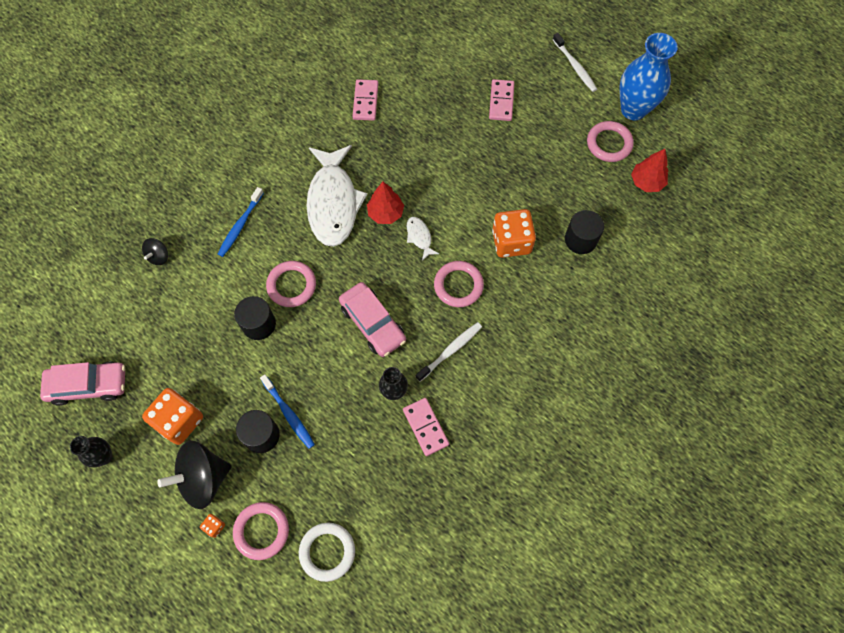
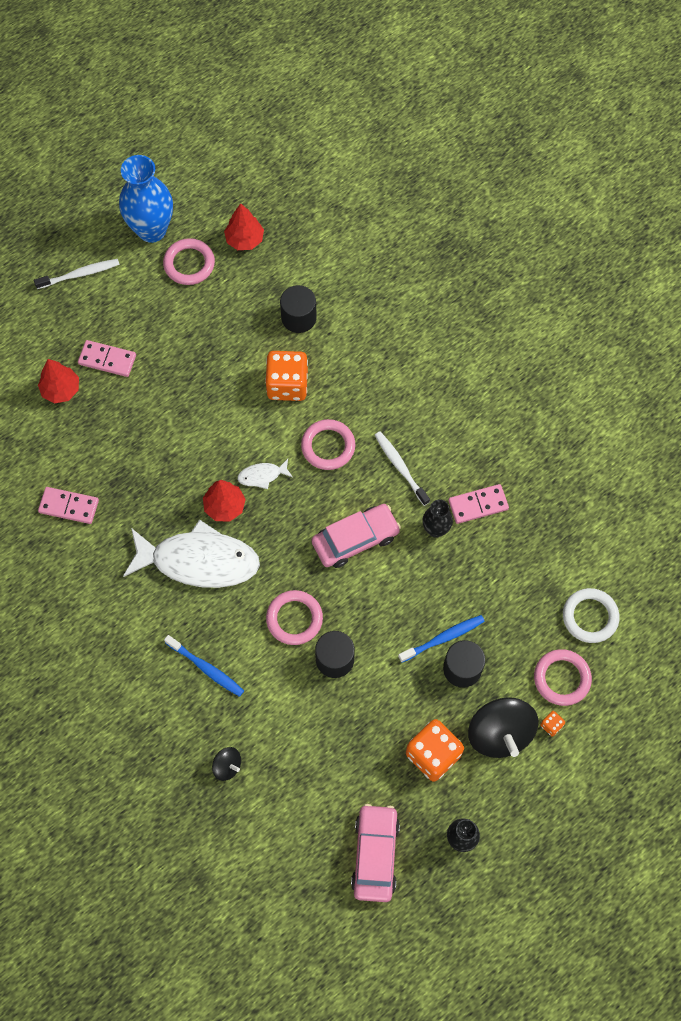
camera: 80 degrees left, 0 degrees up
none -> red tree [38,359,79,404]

* * *

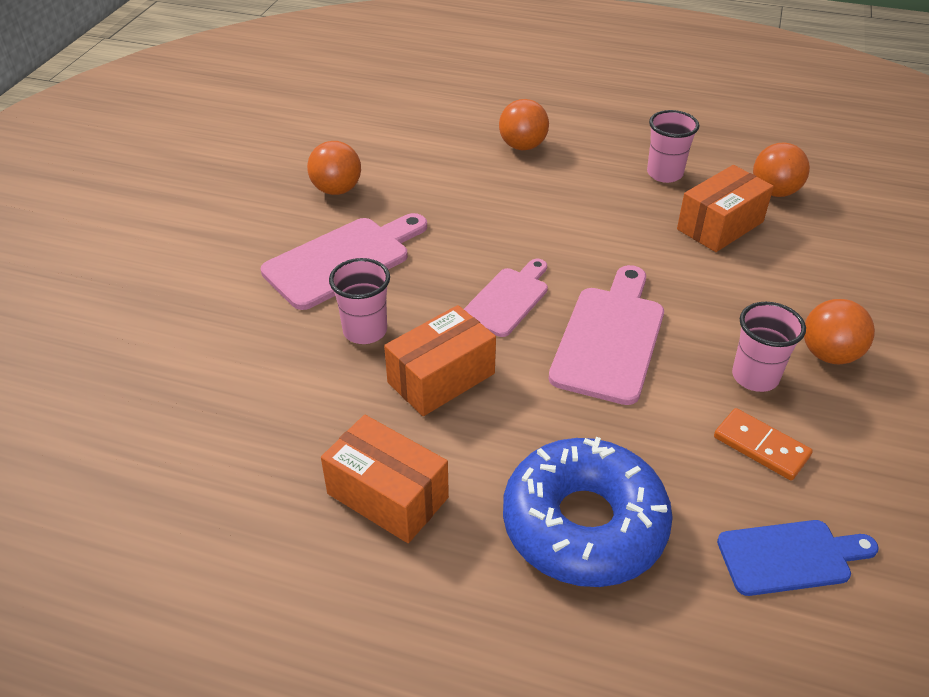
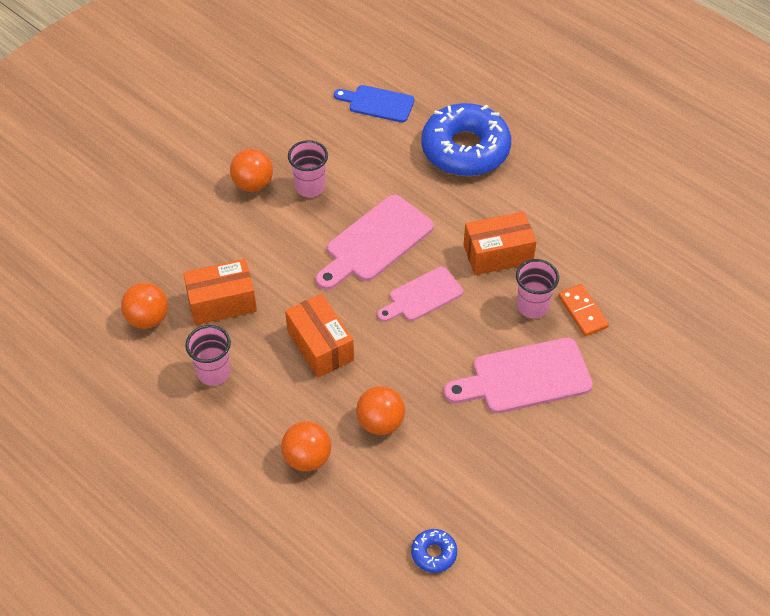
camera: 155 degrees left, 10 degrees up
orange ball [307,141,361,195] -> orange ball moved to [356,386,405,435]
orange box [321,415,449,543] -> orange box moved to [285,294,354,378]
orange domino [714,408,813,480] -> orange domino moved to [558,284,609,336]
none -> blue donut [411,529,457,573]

**TASK REQUIREMENTS**
Could you retype exactly the lines above, starting at the line that contains "camera: 80 degrees left, 0 degrees up" and ending at the line that contains "none -> red tree [38,359,79,404]", and nothing more?

**OUTPUT FOR THIS TASK**
camera: 80 degrees left, 0 degrees up
none -> red tree [38,359,79,404]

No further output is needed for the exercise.